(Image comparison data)
*****
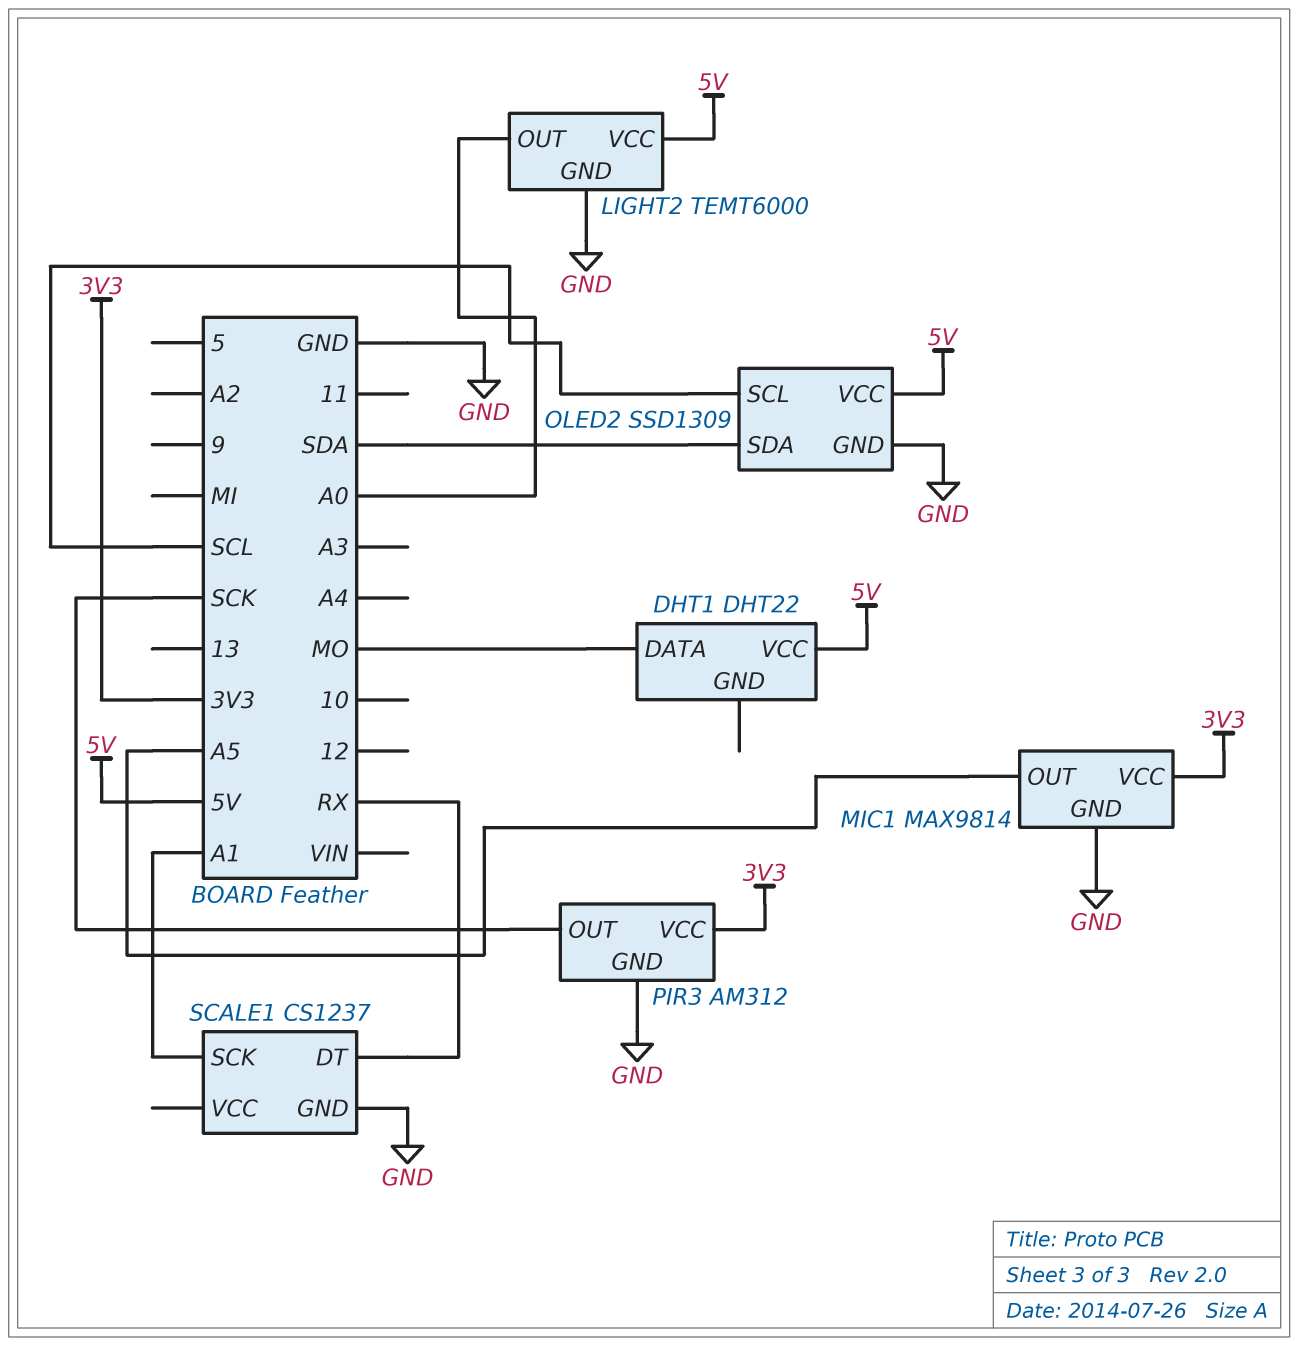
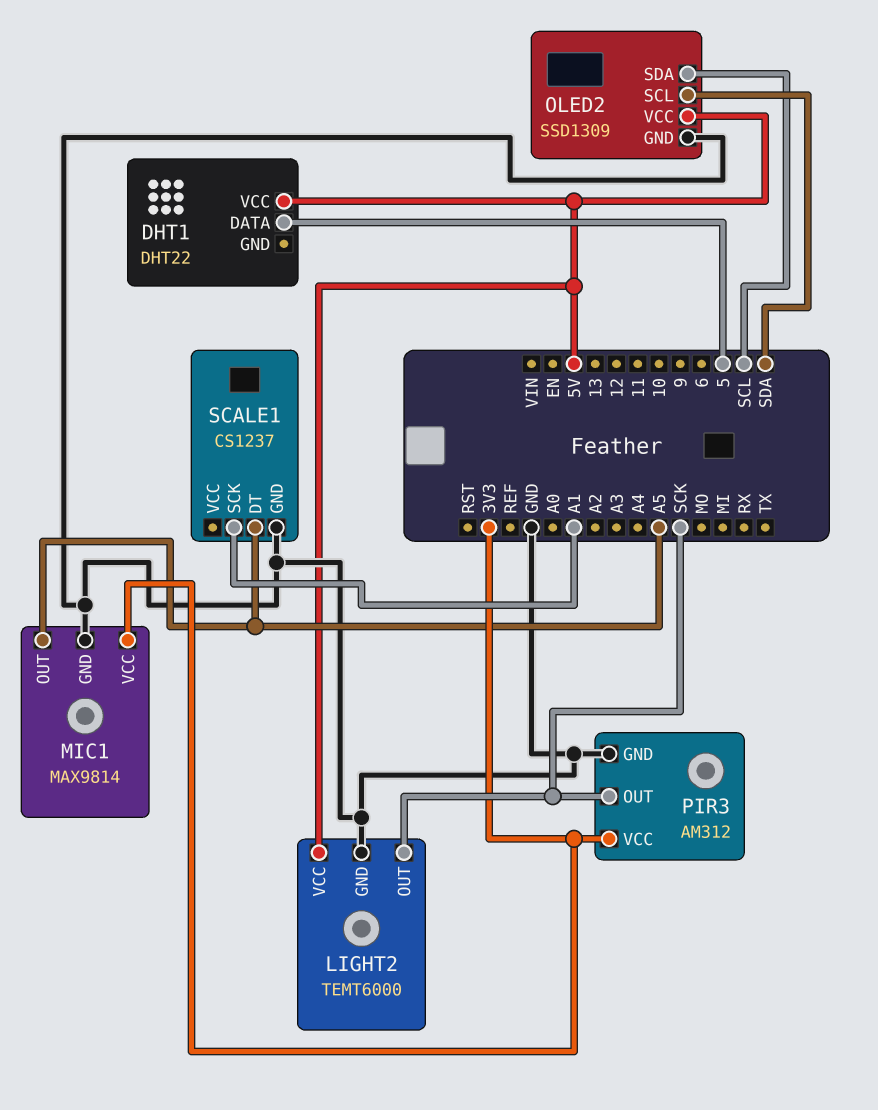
DHT1 pin DATA: MO -> 5
LIGHT2 pin OUT: A0 -> SCK
OLED2 pin SCL: SCL -> SDA
OLED2 pin SDA: SDA -> SCL
SCALE1 pin DT: RX -> A5

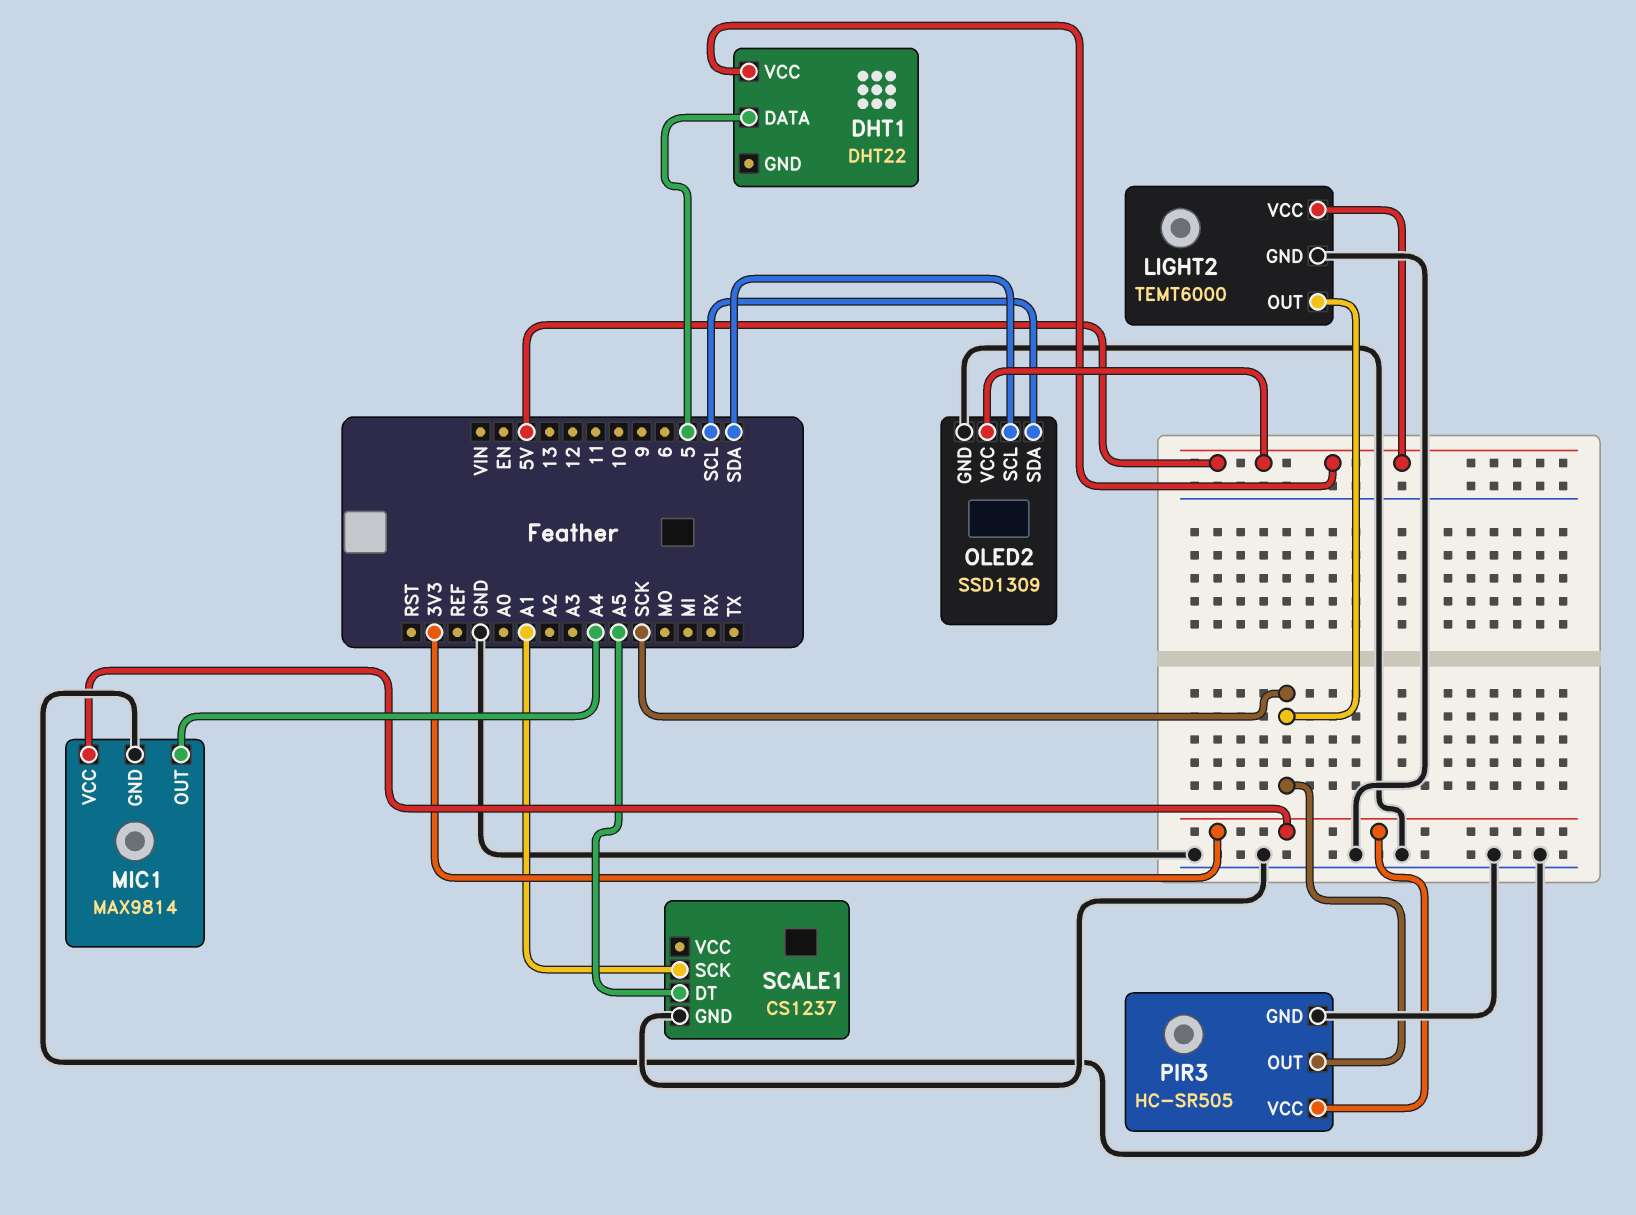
MIC1 pin OUT: A5 -> A4
PIR3: AM312 -> HC-SR505

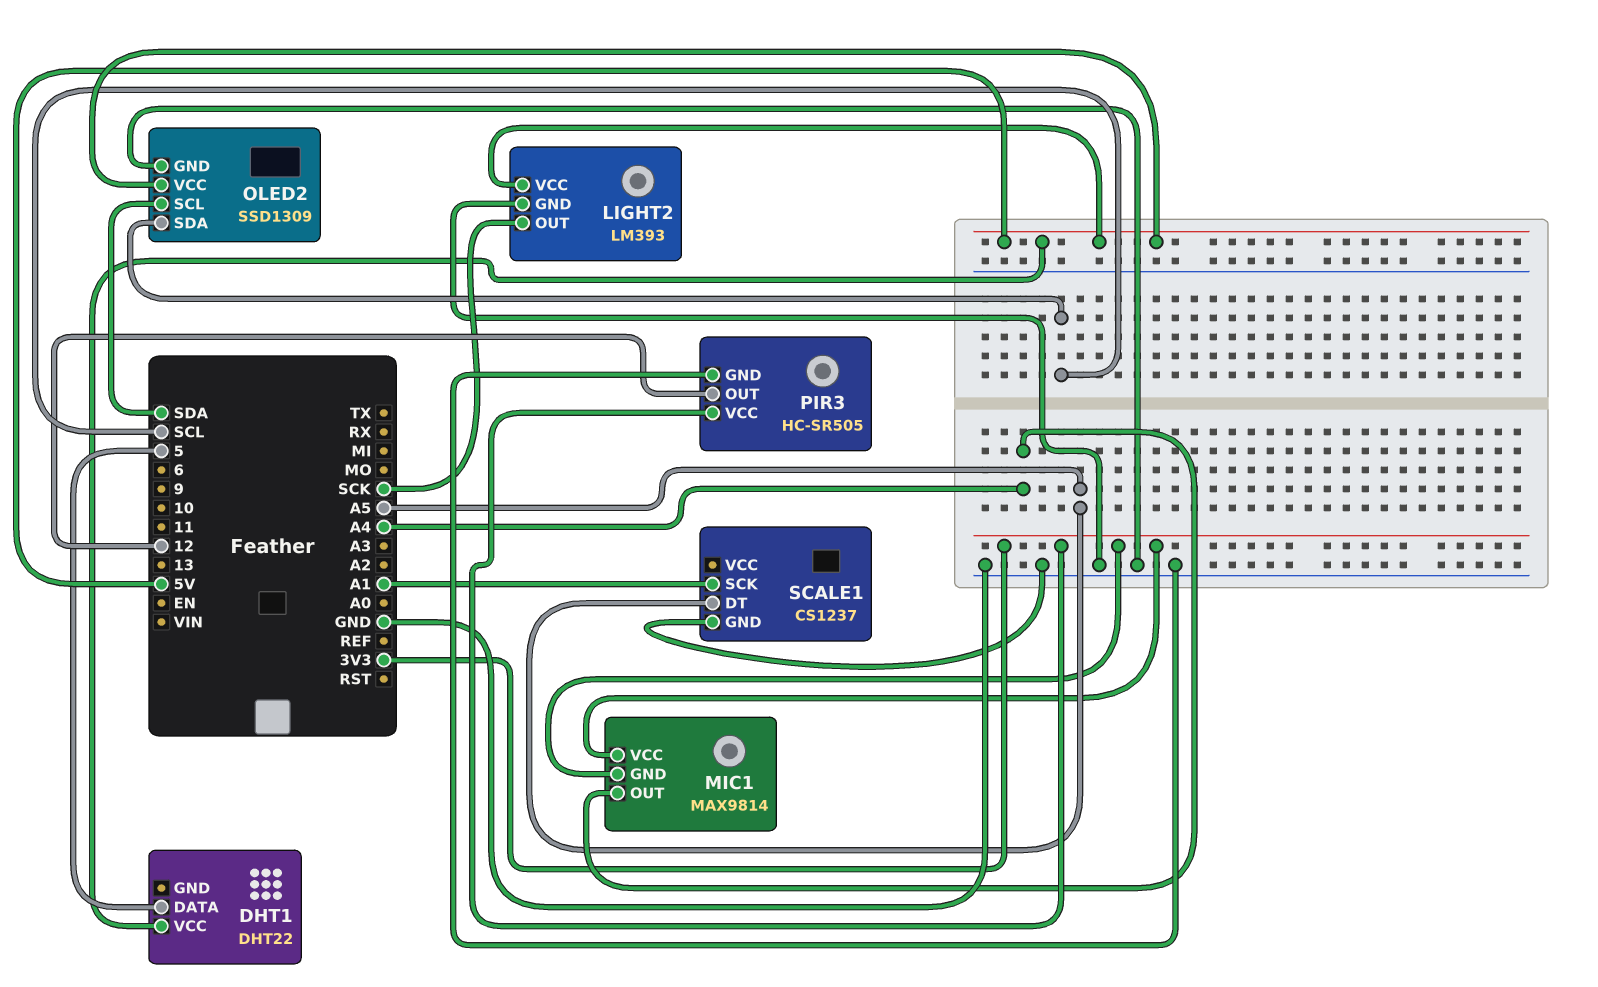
LIGHT2: TEMT6000 -> LM393
MIC1 pin GND: GND -> 3V3
PIR3 pin OUT: SCK -> 12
*****
Retype exactly the lines from the line containing "PIR3: AM312 -> HC-SR505" through the end of the entries above, including both ends, and leave every picture out.

PIR3: AM312 -> HC-SR505

LIGHT2: TEMT6000 -> LM393
MIC1 pin GND: GND -> 3V3
PIR3 pin OUT: SCK -> 12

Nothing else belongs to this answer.